__EXERCISE DETAILS__: In the entries that follow, the line with "wardrobe: (233, 840) -> (886, 984), moved" opens the range and the line with "double door: (337, 367)" closes it; repeat that range exactly, both lines included.

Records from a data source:
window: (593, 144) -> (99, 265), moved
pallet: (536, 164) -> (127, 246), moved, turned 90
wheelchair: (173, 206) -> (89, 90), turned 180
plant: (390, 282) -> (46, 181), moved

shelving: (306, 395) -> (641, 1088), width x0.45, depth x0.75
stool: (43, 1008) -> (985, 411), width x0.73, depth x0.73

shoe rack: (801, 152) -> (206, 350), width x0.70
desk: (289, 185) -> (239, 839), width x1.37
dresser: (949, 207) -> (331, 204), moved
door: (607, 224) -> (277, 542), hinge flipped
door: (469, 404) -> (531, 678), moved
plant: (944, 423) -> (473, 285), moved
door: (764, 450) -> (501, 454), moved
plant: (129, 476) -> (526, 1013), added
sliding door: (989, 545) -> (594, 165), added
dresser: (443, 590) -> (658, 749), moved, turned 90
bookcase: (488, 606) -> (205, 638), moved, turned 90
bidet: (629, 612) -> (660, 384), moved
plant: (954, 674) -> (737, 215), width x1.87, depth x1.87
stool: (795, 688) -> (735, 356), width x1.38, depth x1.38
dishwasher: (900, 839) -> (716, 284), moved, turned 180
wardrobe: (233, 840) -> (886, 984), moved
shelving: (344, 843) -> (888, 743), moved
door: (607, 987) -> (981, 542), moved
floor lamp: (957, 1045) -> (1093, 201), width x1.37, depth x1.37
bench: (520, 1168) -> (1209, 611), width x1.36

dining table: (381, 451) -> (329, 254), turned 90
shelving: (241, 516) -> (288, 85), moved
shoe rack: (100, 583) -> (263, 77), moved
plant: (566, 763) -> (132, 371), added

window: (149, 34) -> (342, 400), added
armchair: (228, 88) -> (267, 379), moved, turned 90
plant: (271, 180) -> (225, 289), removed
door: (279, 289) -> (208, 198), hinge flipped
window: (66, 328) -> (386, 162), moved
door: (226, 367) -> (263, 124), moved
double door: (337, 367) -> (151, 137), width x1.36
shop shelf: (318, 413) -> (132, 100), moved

__SOLUTION FOR THIS TASK__:
wardrobe: (233, 840) -> (886, 984), moved
shelving: (344, 843) -> (888, 743), moved
door: (607, 987) -> (981, 542), moved
floor lamp: (957, 1045) -> (1093, 201), width x1.37, depth x1.37
bench: (520, 1168) -> (1209, 611), width x1.36

dining table: (381, 451) -> (329, 254), turned 90
shelving: (241, 516) -> (288, 85), moved
shoe rack: (100, 583) -> (263, 77), moved
plant: (566, 763) -> (132, 371), added

window: (149, 34) -> (342, 400), added
armchair: (228, 88) -> (267, 379), moved, turned 90
plant: (271, 180) -> (225, 289), removed
door: (279, 289) -> (208, 198), hinge flipped
window: (66, 328) -> (386, 162), moved
door: (226, 367) -> (263, 124), moved
double door: (337, 367) -> (151, 137), width x1.36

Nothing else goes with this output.